_Provided entries_
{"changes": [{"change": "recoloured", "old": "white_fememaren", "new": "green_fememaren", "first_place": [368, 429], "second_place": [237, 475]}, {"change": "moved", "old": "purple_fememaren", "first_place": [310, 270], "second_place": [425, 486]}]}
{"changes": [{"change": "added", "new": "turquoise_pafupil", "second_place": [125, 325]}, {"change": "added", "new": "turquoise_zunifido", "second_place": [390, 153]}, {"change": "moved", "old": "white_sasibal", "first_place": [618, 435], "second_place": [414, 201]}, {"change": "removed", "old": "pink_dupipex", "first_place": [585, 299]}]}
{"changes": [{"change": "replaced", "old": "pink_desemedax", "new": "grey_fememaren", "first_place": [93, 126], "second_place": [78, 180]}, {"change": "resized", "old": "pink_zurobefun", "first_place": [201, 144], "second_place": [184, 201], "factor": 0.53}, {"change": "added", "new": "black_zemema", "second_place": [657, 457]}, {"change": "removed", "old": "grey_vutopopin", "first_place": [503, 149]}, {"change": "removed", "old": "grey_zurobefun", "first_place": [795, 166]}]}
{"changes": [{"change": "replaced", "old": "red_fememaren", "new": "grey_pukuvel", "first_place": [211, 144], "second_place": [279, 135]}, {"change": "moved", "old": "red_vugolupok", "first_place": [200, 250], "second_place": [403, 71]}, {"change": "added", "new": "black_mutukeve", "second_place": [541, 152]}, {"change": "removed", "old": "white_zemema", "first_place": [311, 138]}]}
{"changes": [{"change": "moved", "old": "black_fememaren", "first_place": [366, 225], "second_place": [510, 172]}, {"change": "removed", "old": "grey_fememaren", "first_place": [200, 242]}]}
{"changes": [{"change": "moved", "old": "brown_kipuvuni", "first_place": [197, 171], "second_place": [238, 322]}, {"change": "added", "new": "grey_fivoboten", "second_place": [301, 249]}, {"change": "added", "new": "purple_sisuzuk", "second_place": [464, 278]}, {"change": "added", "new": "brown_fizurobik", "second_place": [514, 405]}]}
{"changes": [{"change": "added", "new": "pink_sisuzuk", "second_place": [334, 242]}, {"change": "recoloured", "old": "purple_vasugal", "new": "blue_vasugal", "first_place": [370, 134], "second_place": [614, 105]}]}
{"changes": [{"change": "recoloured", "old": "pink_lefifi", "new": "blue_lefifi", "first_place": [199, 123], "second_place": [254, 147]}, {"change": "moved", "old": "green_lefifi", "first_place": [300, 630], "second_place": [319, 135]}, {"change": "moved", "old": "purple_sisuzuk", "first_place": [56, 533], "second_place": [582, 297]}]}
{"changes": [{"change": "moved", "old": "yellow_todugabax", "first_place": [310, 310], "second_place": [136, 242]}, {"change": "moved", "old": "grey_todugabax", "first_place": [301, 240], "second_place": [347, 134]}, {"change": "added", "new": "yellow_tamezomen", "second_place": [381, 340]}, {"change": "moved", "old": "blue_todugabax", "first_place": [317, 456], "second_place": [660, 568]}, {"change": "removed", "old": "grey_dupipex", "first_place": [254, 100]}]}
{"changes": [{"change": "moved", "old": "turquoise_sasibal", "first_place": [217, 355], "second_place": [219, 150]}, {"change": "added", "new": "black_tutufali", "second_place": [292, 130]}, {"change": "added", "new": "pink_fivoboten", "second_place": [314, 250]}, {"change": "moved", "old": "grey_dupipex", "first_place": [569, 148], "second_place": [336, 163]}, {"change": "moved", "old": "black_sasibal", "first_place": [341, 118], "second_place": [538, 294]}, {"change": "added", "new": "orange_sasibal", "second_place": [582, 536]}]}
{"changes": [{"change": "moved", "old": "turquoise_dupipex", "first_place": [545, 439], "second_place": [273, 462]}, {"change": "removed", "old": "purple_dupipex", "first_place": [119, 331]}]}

_What is needed_
Return the records exactly, every line included.

_Output below_
{"changes": [{"change": "recoloured", "old": "white_fememaren", "new": "green_fememaren", "first_place": [368, 429], "second_place": [237, 475]}, {"change": "moved", "old": "purple_fememaren", "first_place": [310, 270], "second_place": [425, 486]}]}
{"changes": [{"change": "added", "new": "turquoise_pafupil", "second_place": [125, 325]}, {"change": "added", "new": "turquoise_zunifido", "second_place": [390, 153]}, {"change": "moved", "old": "white_sasibal", "first_place": [618, 435], "second_place": [414, 201]}, {"change": "removed", "old": "pink_dupipex", "first_place": [585, 299]}]}
{"changes": [{"change": "replaced", "old": "pink_desemedax", "new": "grey_fememaren", "first_place": [93, 126], "second_place": [78, 180]}, {"change": "resized", "old": "pink_zurobefun", "first_place": [201, 144], "second_place": [184, 201], "factor": 0.53}, {"change": "added", "new": "black_zemema", "second_place": [657, 457]}, {"change": "removed", "old": "grey_vutopopin", "first_place": [503, 149]}, {"change": "removed", "old": "grey_zurobefun", "first_place": [795, 166]}]}
{"changes": [{"change": "replaced", "old": "red_fememaren", "new": "grey_pukuvel", "first_place": [211, 144], "second_place": [279, 135]}, {"change": "moved", "old": "red_vugolupok", "first_place": [200, 250], "second_place": [403, 71]}, {"change": "added", "new": "black_mutukeve", "second_place": [541, 152]}, {"change": "removed", "old": "white_zemema", "first_place": [311, 138]}]}
{"changes": [{"change": "moved", "old": "black_fememaren", "first_place": [366, 225], "second_place": [510, 172]}, {"change": "removed", "old": "grey_fememaren", "first_place": [200, 242]}]}
{"changes": [{"change": "moved", "old": "brown_kipuvuni", "first_place": [197, 171], "second_place": [238, 322]}, {"change": "added", "new": "grey_fivoboten", "second_place": [301, 249]}, {"change": "added", "new": "purple_sisuzuk", "second_place": [464, 278]}, {"change": "added", "new": "brown_fizurobik", "second_place": [514, 405]}]}
{"changes": [{"change": "added", "new": "pink_sisuzuk", "second_place": [334, 242]}, {"change": "recoloured", "old": "purple_vasugal", "new": "blue_vasugal", "first_place": [370, 134], "second_place": [614, 105]}]}
{"changes": [{"change": "recoloured", "old": "pink_lefifi", "new": "blue_lefifi", "first_place": [199, 123], "second_place": [254, 147]}, {"change": "moved", "old": "green_lefifi", "first_place": [300, 630], "second_place": [319, 135]}, {"change": "moved", "old": "purple_sisuzuk", "first_place": [56, 533], "second_place": [582, 297]}]}
{"changes": [{"change": "moved", "old": "yellow_todugabax", "first_place": [310, 310], "second_place": [136, 242]}, {"change": "moved", "old": "grey_todugabax", "first_place": [301, 240], "second_place": [347, 134]}, {"change": "added", "new": "yellow_tamezomen", "second_place": [381, 340]}, {"change": "moved", "old": "blue_todugabax", "first_place": [317, 456], "second_place": [660, 568]}, {"change": "removed", "old": "grey_dupipex", "first_place": [254, 100]}]}
{"changes": [{"change": "moved", "old": "turquoise_sasibal", "first_place": [217, 355], "second_place": [219, 150]}, {"change": "added", "new": "black_tutufali", "second_place": [292, 130]}, {"change": "added", "new": "pink_fivoboten", "second_place": [314, 250]}, {"change": "moved", "old": "grey_dupipex", "first_place": [569, 148], "second_place": [336, 163]}, {"change": "moved", "old": "black_sasibal", "first_place": [341, 118], "second_place": [538, 294]}, {"change": "added", "new": "orange_sasibal", "second_place": [582, 536]}]}
{"changes": [{"change": "moved", "old": "turquoise_dupipex", "first_place": [545, 439], "second_place": [273, 462]}, {"change": "removed", "old": "purple_dupipex", "first_place": [119, 331]}]}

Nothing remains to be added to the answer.